What you have to do: Lines outside the range are not wanted. Give again exactly the lines between the line holding "SP3: speaker 16R" and the line holding "R13: 1.2k (IC1/out, INV) -> 1.2k (INV, LINE)", inclusive, from the listing below.

Material for this exercise:
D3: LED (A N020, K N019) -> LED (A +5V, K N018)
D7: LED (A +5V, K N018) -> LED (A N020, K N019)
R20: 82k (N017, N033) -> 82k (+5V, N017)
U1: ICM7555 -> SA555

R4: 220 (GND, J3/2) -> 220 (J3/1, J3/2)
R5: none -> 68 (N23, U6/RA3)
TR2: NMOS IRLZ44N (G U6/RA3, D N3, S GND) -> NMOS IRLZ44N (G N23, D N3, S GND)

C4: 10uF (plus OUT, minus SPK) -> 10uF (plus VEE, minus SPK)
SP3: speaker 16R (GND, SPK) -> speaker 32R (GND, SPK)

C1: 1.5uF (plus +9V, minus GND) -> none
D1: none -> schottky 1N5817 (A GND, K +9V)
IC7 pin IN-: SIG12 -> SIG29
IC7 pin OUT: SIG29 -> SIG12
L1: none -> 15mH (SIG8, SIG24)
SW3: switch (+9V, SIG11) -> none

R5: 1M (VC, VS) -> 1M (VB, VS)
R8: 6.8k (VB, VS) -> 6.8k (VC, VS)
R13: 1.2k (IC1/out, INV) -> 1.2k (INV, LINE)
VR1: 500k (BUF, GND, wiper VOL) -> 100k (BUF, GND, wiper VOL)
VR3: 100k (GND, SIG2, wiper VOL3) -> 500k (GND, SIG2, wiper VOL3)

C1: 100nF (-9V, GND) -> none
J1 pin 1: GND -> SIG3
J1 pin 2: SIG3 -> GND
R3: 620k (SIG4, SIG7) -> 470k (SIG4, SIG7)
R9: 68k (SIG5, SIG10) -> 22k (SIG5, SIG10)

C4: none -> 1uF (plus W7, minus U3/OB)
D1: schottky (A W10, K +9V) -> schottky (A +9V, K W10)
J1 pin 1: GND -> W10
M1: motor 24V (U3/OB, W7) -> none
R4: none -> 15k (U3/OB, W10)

Task output:
SP3: speaker 16R (GND, SPK) -> speaker 32R (GND, SPK)

C1: 1.5uF (plus +9V, minus GND) -> none
D1: none -> schottky 1N5817 (A GND, K +9V)
IC7 pin IN-: SIG12 -> SIG29
IC7 pin OUT: SIG29 -> SIG12
L1: none -> 15mH (SIG8, SIG24)
SW3: switch (+9V, SIG11) -> none

R5: 1M (VC, VS) -> 1M (VB, VS)
R8: 6.8k (VB, VS) -> 6.8k (VC, VS)
R13: 1.2k (IC1/out, INV) -> 1.2k (INV, LINE)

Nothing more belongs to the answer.